━━ Task input ━━

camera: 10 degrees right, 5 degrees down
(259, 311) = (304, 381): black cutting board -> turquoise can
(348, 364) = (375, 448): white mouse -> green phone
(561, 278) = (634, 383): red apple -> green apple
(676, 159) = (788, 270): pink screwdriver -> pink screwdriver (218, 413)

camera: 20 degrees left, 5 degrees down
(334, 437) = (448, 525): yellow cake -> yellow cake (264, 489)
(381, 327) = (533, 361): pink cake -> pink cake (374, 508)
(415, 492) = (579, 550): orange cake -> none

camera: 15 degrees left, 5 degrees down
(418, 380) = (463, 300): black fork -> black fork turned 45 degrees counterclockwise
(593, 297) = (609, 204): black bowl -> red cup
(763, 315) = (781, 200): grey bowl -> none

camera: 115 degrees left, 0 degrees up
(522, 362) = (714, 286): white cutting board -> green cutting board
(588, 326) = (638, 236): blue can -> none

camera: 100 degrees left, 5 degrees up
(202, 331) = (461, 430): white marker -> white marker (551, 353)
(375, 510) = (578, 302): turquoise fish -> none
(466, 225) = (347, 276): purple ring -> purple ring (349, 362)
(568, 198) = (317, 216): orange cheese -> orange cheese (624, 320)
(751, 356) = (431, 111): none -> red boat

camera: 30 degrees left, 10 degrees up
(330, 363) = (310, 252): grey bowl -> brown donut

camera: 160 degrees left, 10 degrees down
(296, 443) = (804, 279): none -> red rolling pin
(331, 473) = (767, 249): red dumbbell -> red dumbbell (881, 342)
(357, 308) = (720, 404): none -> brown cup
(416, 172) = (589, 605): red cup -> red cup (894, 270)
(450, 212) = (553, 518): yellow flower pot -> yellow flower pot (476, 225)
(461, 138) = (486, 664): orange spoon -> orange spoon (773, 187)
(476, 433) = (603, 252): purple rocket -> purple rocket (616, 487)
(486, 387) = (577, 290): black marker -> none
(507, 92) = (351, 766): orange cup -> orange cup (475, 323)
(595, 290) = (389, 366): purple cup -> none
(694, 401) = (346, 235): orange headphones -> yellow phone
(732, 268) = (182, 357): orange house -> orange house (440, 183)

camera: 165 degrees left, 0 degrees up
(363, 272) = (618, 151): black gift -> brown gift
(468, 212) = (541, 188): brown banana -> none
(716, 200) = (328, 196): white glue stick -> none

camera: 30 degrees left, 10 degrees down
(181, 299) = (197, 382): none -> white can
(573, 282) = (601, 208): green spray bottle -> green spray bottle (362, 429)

━━━

Work to complete: Reproduce all of the data exactly as given.

Worked solution:
camera: 10 degrees right, 5 degrees down
(259, 311) = (304, 381): black cutting board -> turquoise can
(348, 364) = (375, 448): white mouse -> green phone
(561, 278) = (634, 383): red apple -> green apple
(676, 159) = (788, 270): pink screwdriver -> pink screwdriver (218, 413)

camera: 20 degrees left, 5 degrees down
(334, 437) = (448, 525): yellow cake -> yellow cake (264, 489)
(381, 327) = (533, 361): pink cake -> pink cake (374, 508)
(415, 492) = (579, 550): orange cake -> none

camera: 15 degrees left, 5 degrees down
(418, 380) = (463, 300): black fork -> black fork turned 45 degrees counterclockwise
(593, 297) = (609, 204): black bowl -> red cup
(763, 315) = (781, 200): grey bowl -> none

camera: 115 degrees left, 0 degrees up
(522, 362) = (714, 286): white cutting board -> green cutting board
(588, 326) = (638, 236): blue can -> none

camera: 100 degrees left, 5 degrees up
(202, 331) = (461, 430): white marker -> white marker (551, 353)
(375, 510) = (578, 302): turquoise fish -> none
(466, 225) = (347, 276): purple ring -> purple ring (349, 362)
(568, 198) = (317, 216): orange cheese -> orange cheese (624, 320)
(751, 356) = (431, 111): none -> red boat

camera: 30 degrees left, 10 degrees up
(330, 363) = (310, 252): grey bowl -> brown donut

camera: 160 degrees left, 10 degrees down
(296, 443) = (804, 279): none -> red rolling pin
(331, 473) = (767, 249): red dumbbell -> red dumbbell (881, 342)
(357, 308) = (720, 404): none -> brown cup
(416, 172) = (589, 605): red cup -> red cup (894, 270)
(450, 212) = (553, 518): yellow flower pot -> yellow flower pot (476, 225)
(461, 138) = (486, 664): orange spoon -> orange spoon (773, 187)
(476, 433) = (603, 252): purple rocket -> purple rocket (616, 487)
(486, 387) = (577, 290): black marker -> none
(507, 92) = (351, 766): orange cup -> orange cup (475, 323)
(595, 290) = (389, 366): purple cup -> none
(694, 401) = (346, 235): orange headphones -> yellow phone
(732, 268) = (182, 357): orange house -> orange house (440, 183)

camera: 165 degrees left, 0 degrees up
(363, 272) = (618, 151): black gift -> brown gift
(468, 212) = (541, 188): brown banana -> none
(716, 200) = (328, 196): white glue stick -> none

camera: 30 degrees left, 10 degrees down
(181, 299) = (197, 382): none -> white can
(573, 282) = (601, 208): green spray bottle -> green spray bottle (362, 429)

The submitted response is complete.